[Object matching data]
★ ★ ★ ★

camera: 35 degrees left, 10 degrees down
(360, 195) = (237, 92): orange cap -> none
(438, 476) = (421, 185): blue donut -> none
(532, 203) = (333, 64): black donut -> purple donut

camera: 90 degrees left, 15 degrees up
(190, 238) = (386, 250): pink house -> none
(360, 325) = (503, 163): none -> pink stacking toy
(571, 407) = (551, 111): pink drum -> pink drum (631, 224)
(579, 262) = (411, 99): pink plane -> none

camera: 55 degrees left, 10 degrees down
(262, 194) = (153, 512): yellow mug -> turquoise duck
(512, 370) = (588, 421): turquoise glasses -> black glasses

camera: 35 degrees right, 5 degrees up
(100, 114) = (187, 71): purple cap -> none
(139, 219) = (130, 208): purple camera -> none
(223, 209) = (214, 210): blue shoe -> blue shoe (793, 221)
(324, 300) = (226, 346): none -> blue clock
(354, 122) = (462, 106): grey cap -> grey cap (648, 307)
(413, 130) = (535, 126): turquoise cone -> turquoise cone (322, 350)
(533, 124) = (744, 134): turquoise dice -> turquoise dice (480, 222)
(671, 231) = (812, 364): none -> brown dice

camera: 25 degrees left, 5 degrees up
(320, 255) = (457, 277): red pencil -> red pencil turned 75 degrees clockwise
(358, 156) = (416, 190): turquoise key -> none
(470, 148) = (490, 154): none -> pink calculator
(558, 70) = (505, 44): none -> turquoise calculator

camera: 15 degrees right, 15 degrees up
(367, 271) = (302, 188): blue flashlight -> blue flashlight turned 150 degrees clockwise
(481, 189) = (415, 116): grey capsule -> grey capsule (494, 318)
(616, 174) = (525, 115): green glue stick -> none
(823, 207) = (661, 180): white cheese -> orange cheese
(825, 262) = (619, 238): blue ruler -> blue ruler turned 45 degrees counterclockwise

★ ★ ★ ★

Task goal:
Of all the entries above, retype exactly the lines from the line with "(571, 407) = (551, 111): pink" to the line with "camera: 35 degrees right, 5 degrees up", both included, and no others.

Your solution:
(571, 407) = (551, 111): pink drum -> pink drum (631, 224)
(579, 262) = (411, 99): pink plane -> none

camera: 55 degrees left, 10 degrees down
(262, 194) = (153, 512): yellow mug -> turquoise duck
(512, 370) = (588, 421): turquoise glasses -> black glasses

camera: 35 degrees right, 5 degrees up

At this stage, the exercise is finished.